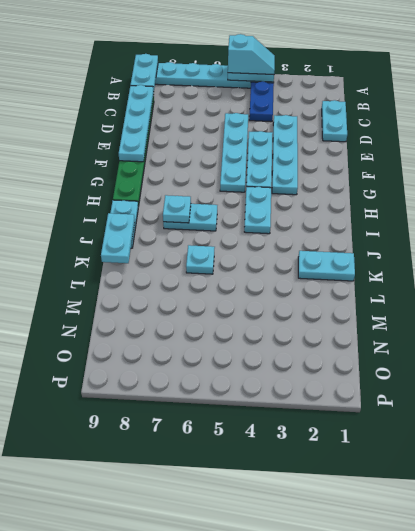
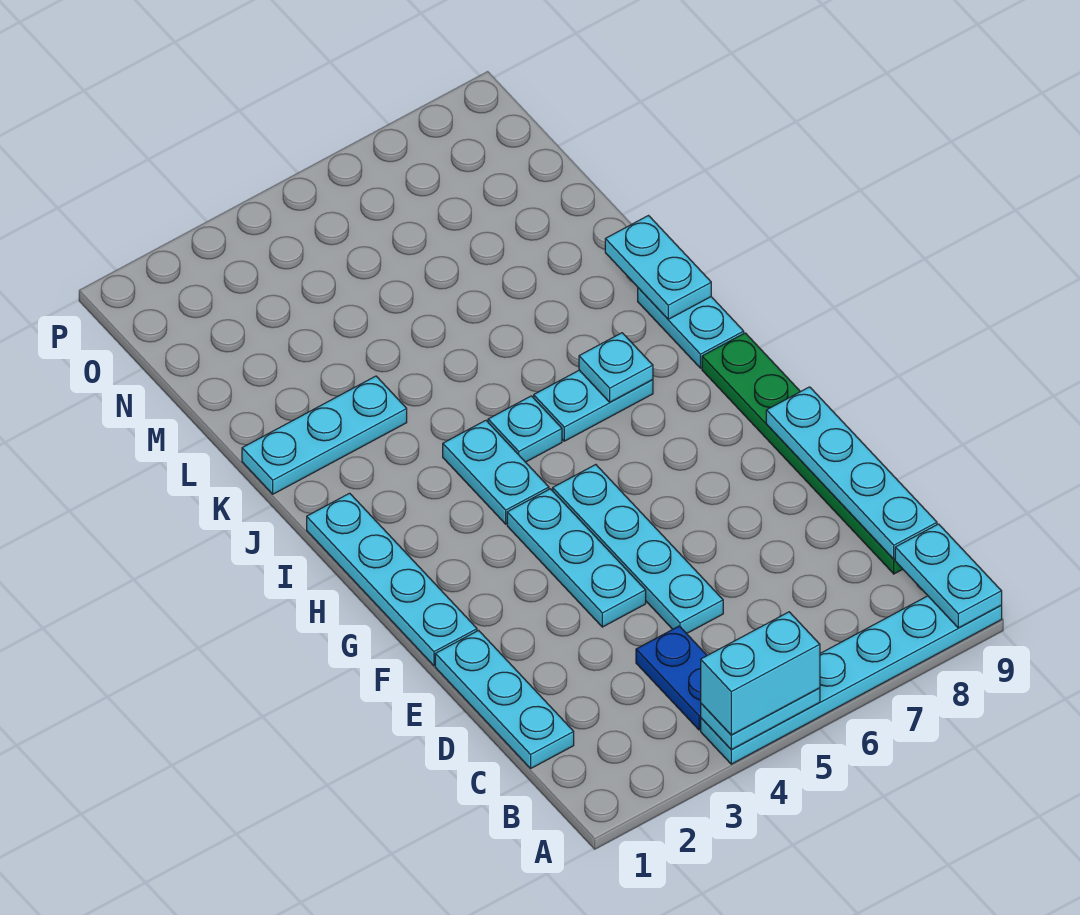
cyan slope A4:A5 level 3 top 5 -> cyan brick A4:A5 level 3
cyan plate C1:D1 level 1 -> cyan plate C1:E1 level 1
cyan plate D3:G3 level 1 -> cyan plate F1:I1 level 1
cyan plate K1:K2 level 1 -> cyan plate K1:K3 level 1
cyan plate K6 level 1 -> cyan plate I5 level 1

Your assignment
Reproduce the listing word for word. Do not carry over the pictures.

Your response
cyan slope A4:A5 level 3 top 5 -> cyan brick A4:A5 level 3
cyan plate C1:D1 level 1 -> cyan plate C1:E1 level 1
cyan plate D3:G3 level 1 -> cyan plate F1:I1 level 1
cyan plate K1:K2 level 1 -> cyan plate K1:K3 level 1
cyan plate K6 level 1 -> cyan plate I5 level 1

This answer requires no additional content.